## TASK REQUIREMENTS
Repeat the lines below exactly as they appear, but leave out the images.

## RAW DATA
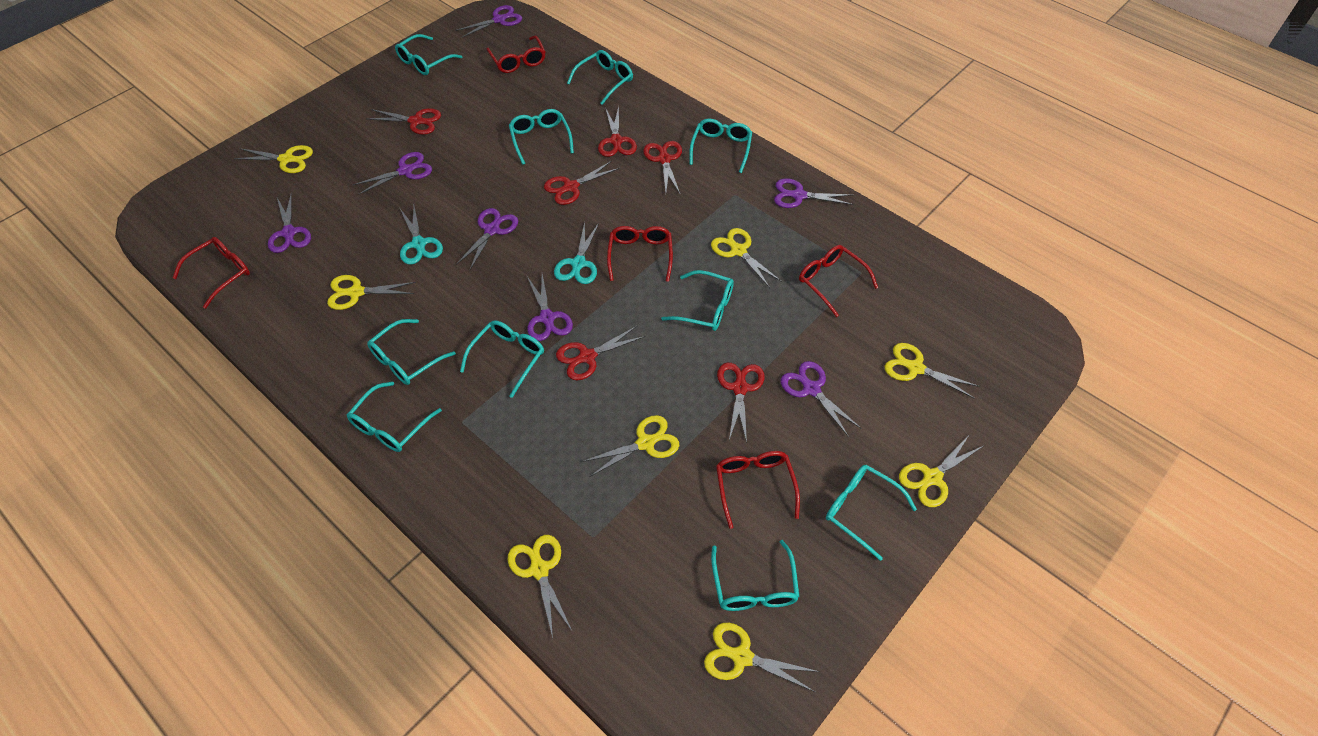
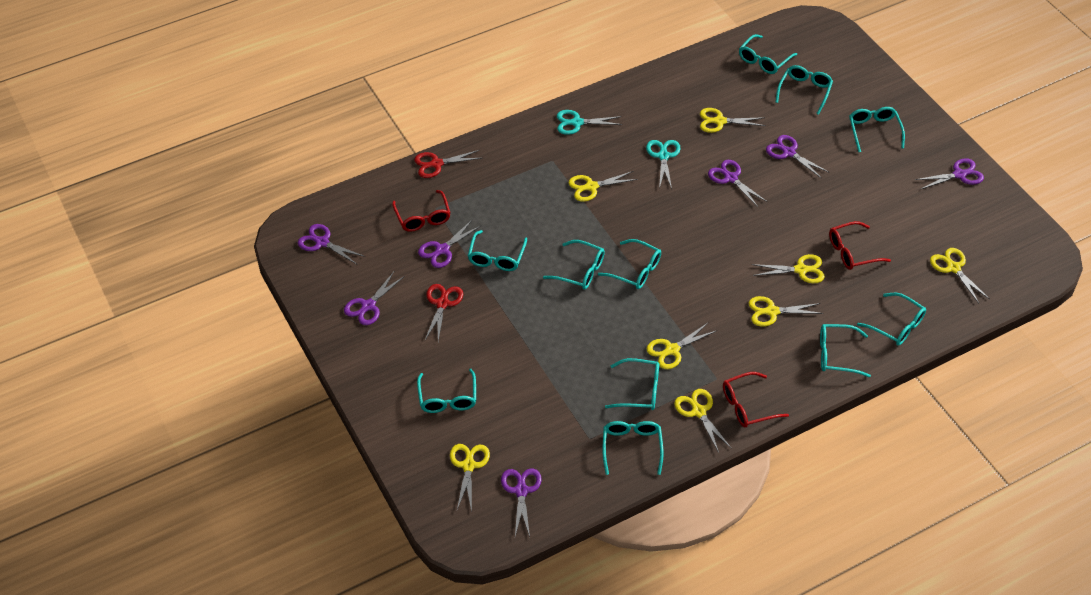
red glasses: 5 -> 3
red scissors: 6 -> 2
turquoise glasses: 10 -> 11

## RESPONSE AREA
red glasses: 5 -> 3
red scissors: 6 -> 2
turquoise glasses: 10 -> 11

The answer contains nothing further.